■ Problem statement
Show every line below where "none" can be found.

---------- Data extract

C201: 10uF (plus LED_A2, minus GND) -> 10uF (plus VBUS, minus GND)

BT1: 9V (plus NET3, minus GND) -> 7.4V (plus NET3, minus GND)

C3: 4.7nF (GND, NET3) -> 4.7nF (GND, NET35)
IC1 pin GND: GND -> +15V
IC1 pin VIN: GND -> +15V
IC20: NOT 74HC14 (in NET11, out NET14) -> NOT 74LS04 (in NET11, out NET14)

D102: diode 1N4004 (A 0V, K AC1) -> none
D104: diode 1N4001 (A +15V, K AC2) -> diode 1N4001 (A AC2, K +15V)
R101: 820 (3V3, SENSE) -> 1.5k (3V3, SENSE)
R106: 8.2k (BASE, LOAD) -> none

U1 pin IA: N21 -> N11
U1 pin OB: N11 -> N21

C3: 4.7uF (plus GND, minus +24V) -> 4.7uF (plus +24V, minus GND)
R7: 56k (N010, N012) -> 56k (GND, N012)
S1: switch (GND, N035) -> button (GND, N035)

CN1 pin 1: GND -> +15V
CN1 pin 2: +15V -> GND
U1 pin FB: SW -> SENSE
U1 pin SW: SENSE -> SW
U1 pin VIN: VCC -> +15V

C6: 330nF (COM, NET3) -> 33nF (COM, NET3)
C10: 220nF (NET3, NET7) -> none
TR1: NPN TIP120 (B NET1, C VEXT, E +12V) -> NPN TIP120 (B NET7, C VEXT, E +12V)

--------------------

■ Output below
D102: diode 1N4004 (A 0V, K AC1) -> none
R106: 8.2k (BASE, LOAD) -> none
C10: 220nF (NET3, NET7) -> none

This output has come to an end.